> Task statement
Give back every line of the material below that has the string "flashlight".

> The data

══════

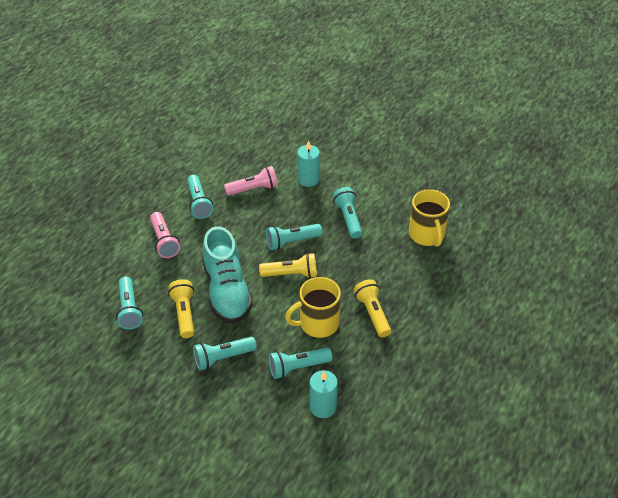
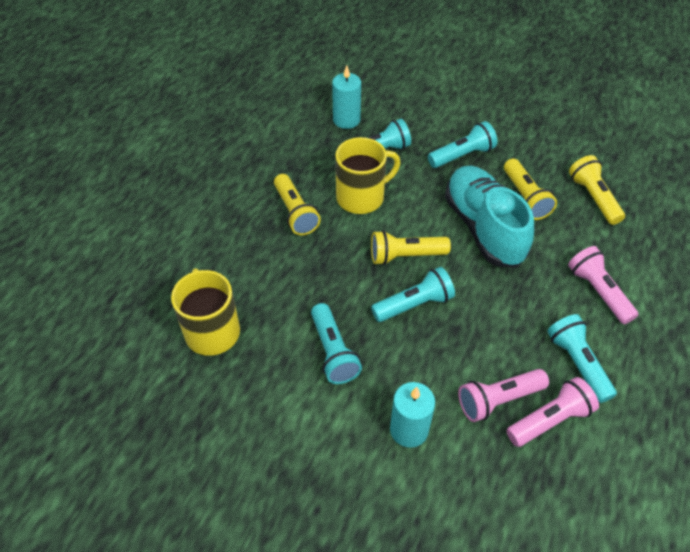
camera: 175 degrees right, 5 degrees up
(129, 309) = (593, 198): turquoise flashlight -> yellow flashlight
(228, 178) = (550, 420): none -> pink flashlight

══════

> Response below
(129, 309) = (593, 198): turquoise flashlight -> yellow flashlight
(228, 178) = (550, 420): none -> pink flashlight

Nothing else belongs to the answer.